REQUIRED ACTION => From the listing below, reproduce word for word the part that opens with the line containing "C4: 1500uF (plus" and closes with the line containing "R8: 33k (GND, U5/in-) -> 33k (GND, N004)"; reproduce nothing else.

── INFORMATION SHOWN

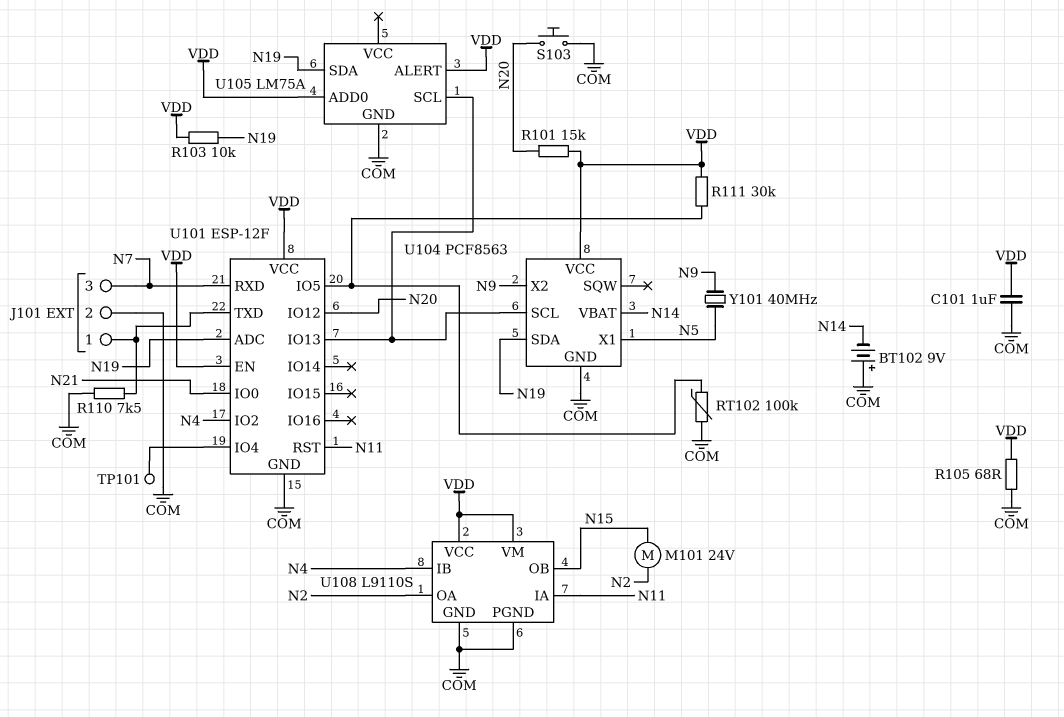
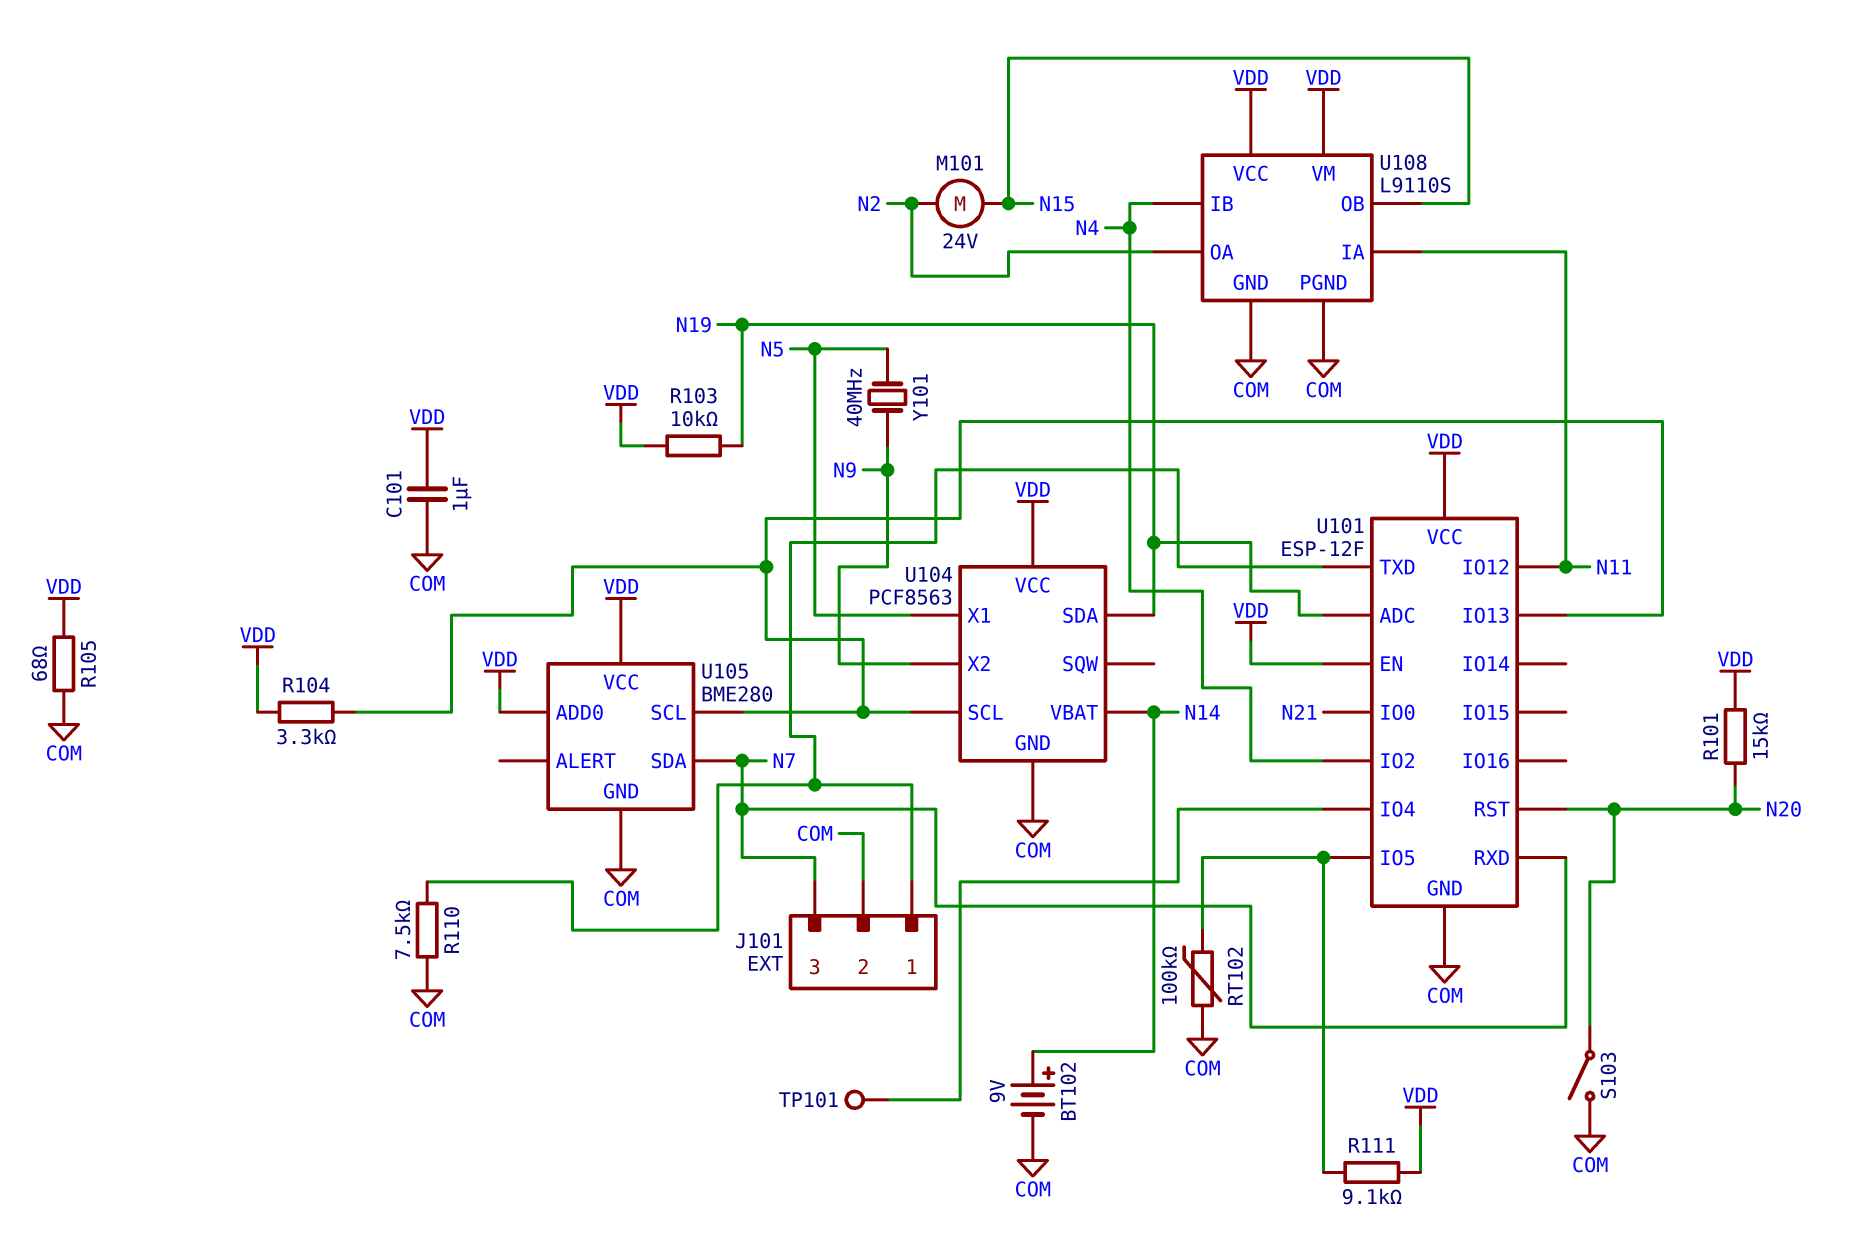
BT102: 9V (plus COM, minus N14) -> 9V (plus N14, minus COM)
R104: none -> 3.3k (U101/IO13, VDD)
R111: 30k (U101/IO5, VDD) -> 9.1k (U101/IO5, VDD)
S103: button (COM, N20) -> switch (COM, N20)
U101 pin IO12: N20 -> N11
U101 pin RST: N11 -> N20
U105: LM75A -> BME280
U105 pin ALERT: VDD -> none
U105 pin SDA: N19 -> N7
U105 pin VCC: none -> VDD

────
── INFORMATION SHOWN

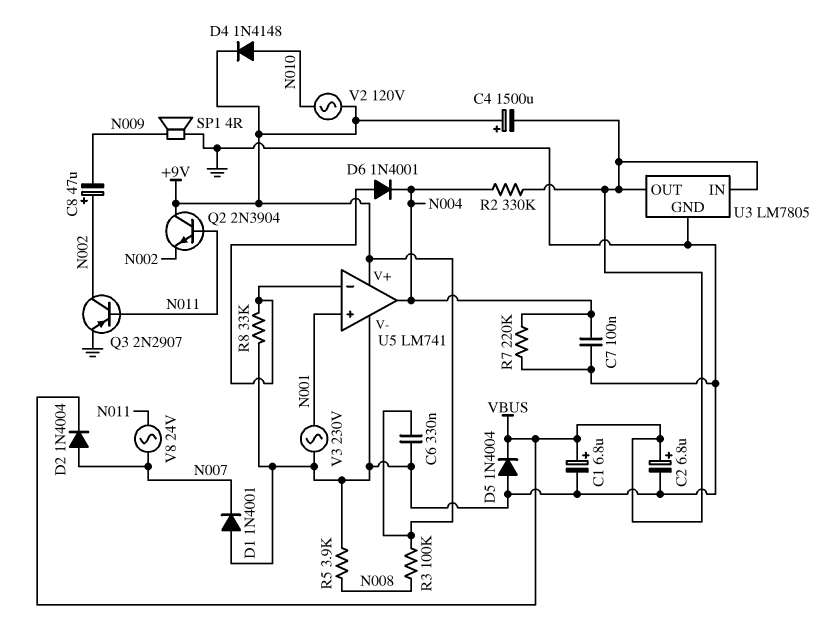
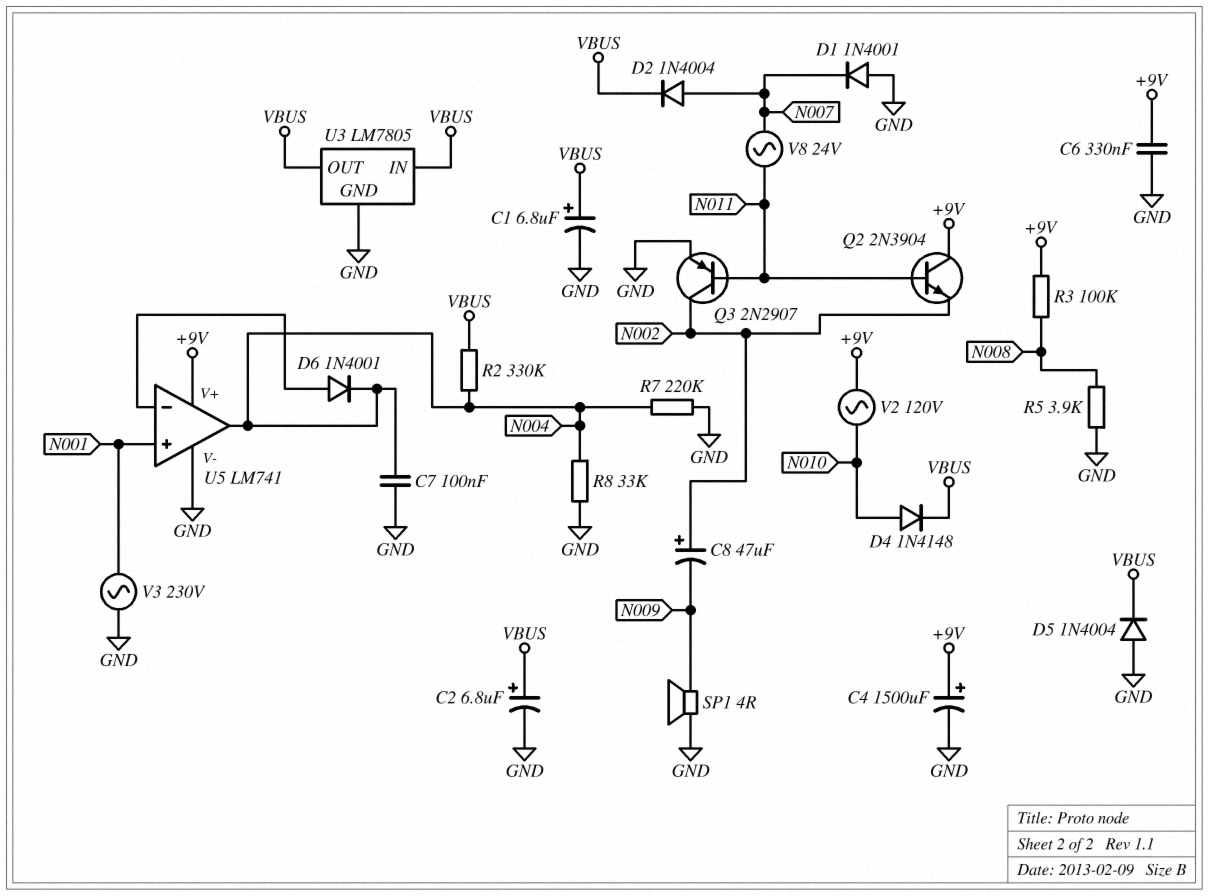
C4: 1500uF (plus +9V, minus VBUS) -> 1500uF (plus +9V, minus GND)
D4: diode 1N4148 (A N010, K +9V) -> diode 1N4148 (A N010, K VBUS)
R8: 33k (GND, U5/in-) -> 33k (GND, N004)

────

WRITTEN RESPONSE =>
C4: 1500uF (plus +9V, minus VBUS) -> 1500uF (plus +9V, minus GND)
D4: diode 1N4148 (A N010, K +9V) -> diode 1N4148 (A N010, K VBUS)
R8: 33k (GND, U5/in-) -> 33k (GND, N004)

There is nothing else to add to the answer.